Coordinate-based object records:
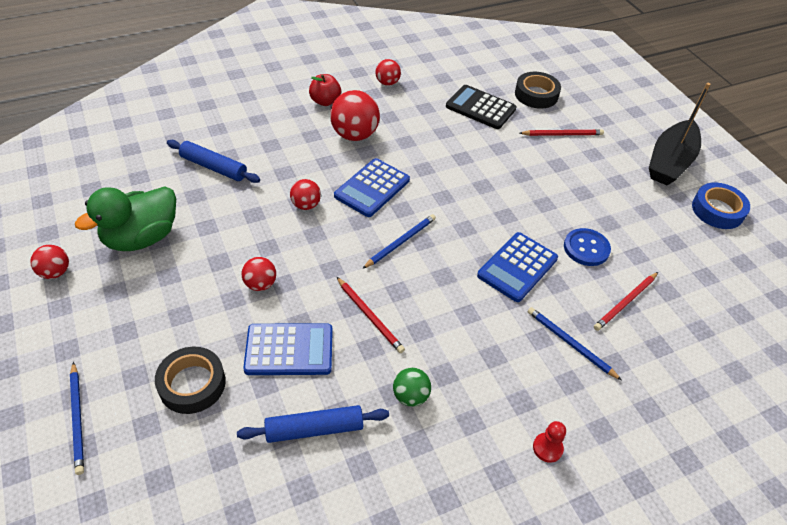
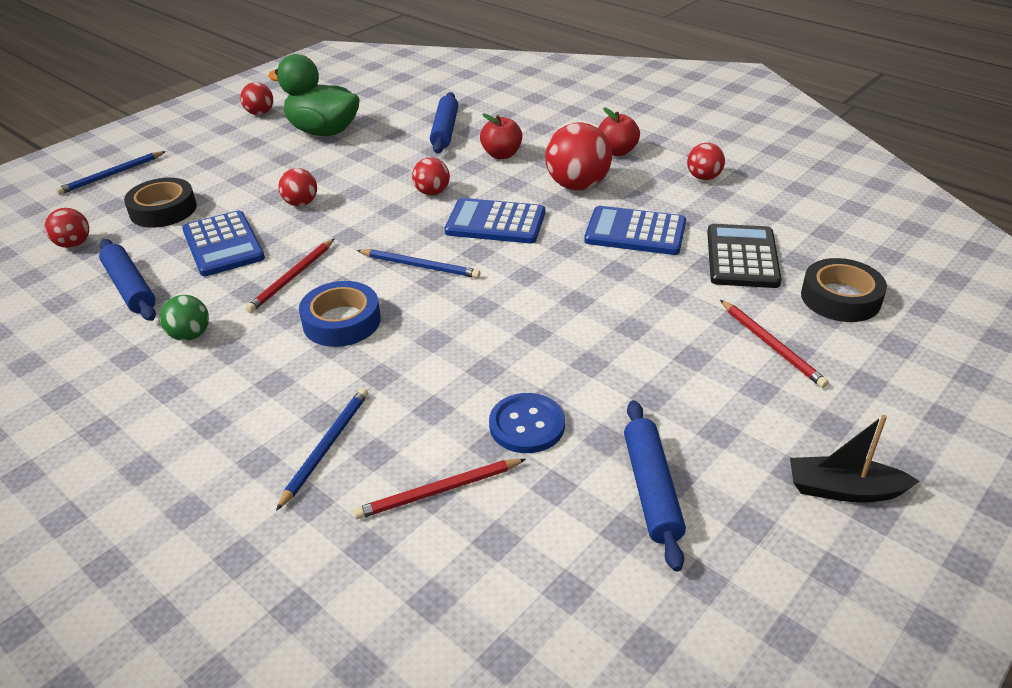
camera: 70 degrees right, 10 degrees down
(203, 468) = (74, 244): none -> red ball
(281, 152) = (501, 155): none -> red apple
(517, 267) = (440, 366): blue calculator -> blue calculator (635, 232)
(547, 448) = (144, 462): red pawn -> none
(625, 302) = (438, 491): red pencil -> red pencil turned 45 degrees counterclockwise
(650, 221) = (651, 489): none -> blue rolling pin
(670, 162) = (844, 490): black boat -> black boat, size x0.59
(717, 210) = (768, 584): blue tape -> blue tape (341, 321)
* * *
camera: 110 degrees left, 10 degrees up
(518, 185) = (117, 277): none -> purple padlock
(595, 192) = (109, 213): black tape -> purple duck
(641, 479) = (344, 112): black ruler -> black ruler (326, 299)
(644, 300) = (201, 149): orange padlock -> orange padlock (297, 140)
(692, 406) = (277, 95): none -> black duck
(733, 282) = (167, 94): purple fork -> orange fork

__What the task requires__: Say only how many lines among the entries above contain the string "black".

__Response area__: 4